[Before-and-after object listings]
════════════════

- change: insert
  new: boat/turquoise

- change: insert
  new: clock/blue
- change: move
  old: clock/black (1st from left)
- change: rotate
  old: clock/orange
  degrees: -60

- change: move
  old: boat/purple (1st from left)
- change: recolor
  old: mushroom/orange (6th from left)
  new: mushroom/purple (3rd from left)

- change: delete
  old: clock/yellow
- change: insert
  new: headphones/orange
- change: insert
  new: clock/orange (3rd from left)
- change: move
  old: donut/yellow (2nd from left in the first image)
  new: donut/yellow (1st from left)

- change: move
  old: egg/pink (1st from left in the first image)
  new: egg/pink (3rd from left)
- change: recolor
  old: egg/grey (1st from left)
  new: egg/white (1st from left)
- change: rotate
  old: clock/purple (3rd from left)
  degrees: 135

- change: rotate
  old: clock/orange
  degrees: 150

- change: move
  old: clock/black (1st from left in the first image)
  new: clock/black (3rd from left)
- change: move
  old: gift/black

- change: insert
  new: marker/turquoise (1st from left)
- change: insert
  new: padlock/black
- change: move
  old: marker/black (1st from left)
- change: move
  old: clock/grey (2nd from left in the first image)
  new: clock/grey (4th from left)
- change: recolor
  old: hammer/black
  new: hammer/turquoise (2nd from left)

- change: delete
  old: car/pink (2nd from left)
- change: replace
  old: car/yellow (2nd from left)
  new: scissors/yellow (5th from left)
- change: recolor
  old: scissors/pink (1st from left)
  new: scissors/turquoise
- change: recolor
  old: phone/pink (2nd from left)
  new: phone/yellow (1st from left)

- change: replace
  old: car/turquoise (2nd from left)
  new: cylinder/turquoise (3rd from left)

════════════════

* [TASK DIRECTIONS]
Print, without alteration, only the lines above between the one holding "degrees: 150" and the one holding "old: clock/grey (2nd", inclusive.

* [ANSWER SECTION]
  degrees: 150

- change: move
  old: clock/black (1st from left in the first image)
  new: clock/black (3rd from left)
- change: move
  old: gift/black

- change: insert
  new: marker/turquoise (1st from left)
- change: insert
  new: padlock/black
- change: move
  old: marker/black (1st from left)
- change: move
  old: clock/grey (2nd from left in the first image)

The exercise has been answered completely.